* **SHORT PROBLEM**
Extract every line from the items below that contains the string "with". Matching is case-sensitive.

* **DATA SUPPLIED**
++++++++

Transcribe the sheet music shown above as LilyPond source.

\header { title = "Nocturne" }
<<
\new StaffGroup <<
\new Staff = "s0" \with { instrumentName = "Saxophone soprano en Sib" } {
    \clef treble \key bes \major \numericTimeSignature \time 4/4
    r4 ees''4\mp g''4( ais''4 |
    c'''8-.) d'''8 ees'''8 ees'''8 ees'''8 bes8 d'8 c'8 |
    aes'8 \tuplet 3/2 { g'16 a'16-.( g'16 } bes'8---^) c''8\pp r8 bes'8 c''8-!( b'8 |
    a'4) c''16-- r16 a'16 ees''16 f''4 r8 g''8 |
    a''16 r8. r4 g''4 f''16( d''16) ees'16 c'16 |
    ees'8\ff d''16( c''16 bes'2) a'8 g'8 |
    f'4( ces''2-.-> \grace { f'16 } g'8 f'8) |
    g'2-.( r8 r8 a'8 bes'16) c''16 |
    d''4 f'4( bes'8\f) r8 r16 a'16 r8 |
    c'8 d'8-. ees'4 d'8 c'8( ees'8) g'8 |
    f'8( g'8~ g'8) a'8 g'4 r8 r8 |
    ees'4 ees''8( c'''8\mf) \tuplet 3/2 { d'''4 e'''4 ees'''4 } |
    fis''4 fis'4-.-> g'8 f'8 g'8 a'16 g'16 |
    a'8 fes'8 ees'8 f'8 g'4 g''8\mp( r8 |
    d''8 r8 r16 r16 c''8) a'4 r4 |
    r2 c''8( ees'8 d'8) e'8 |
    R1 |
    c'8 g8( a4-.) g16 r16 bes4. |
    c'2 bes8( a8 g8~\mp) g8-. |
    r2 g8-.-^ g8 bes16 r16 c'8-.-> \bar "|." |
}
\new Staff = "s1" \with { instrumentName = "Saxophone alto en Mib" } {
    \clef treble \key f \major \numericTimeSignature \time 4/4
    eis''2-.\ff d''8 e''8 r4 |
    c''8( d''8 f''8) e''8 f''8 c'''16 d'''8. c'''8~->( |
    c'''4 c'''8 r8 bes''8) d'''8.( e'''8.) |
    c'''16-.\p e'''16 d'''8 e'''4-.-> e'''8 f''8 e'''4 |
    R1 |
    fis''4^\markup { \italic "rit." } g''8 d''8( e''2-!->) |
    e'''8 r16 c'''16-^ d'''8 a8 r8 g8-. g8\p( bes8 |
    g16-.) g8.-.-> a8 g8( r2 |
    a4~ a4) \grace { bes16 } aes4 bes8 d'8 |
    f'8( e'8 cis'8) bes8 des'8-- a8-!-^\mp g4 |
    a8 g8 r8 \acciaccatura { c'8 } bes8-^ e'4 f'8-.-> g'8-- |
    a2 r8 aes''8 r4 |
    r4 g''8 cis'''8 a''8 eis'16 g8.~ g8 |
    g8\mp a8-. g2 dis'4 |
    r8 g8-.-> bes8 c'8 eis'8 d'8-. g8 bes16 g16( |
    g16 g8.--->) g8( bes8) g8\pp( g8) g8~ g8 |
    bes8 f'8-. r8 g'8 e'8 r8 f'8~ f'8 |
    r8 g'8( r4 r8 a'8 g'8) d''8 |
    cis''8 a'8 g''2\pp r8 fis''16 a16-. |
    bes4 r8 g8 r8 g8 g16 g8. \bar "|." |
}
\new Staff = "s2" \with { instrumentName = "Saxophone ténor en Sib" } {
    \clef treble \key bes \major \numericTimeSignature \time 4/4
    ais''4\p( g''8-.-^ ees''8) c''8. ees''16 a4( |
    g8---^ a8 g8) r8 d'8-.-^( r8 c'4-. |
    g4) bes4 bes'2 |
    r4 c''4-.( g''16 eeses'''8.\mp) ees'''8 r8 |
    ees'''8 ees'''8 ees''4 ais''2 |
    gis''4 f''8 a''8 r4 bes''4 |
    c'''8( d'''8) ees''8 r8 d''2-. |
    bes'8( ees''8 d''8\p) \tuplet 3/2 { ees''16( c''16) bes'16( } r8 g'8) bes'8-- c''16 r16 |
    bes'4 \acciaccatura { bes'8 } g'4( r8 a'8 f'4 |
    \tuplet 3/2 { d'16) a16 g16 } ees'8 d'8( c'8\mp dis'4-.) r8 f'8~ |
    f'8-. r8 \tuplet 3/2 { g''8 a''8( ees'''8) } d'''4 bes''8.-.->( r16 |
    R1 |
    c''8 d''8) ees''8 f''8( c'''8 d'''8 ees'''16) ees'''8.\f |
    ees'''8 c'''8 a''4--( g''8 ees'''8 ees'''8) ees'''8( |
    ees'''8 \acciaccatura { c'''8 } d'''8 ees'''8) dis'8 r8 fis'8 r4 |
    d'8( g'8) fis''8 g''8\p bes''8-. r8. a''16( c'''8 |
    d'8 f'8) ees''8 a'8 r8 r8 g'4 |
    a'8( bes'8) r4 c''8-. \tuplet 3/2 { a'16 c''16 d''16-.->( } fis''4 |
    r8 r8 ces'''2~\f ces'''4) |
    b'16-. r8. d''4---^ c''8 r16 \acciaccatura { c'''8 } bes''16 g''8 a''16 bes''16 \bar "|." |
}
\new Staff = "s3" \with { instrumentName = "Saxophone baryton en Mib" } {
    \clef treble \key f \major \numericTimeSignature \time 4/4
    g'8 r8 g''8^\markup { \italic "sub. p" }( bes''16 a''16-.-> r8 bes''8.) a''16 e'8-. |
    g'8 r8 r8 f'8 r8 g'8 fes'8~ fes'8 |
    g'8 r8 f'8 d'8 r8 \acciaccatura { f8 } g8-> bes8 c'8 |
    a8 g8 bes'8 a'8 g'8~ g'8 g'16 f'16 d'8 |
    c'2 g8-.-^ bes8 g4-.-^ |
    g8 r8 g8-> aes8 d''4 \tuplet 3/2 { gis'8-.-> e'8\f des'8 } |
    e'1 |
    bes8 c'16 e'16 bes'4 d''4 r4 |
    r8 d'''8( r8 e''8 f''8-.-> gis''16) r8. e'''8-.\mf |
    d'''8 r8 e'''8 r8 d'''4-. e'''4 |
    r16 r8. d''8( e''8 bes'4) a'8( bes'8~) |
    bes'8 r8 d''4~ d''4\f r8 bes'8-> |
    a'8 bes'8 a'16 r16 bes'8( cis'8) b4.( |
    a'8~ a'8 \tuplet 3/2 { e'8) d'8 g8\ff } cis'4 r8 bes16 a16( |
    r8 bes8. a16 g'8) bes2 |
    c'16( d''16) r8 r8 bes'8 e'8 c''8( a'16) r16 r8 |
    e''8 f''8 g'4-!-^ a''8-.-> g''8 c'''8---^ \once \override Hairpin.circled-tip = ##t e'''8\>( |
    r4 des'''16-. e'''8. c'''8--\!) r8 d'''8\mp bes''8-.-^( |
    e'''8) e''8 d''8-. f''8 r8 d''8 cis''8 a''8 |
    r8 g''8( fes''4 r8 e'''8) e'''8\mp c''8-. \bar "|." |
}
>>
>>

++++++++

* **REPLY TO THE EXERCISE**
\new Staff = "s0" \with { instrumentName = "Saxophone soprano en Sib" } {
\new Staff = "s1" \with { instrumentName = "Saxophone alto en Mib" } {
\new Staff = "s2" \with { instrumentName = "Saxophone ténor en Sib" } {
\new Staff = "s3" \with { instrumentName = "Saxophone baryton en Mib" } {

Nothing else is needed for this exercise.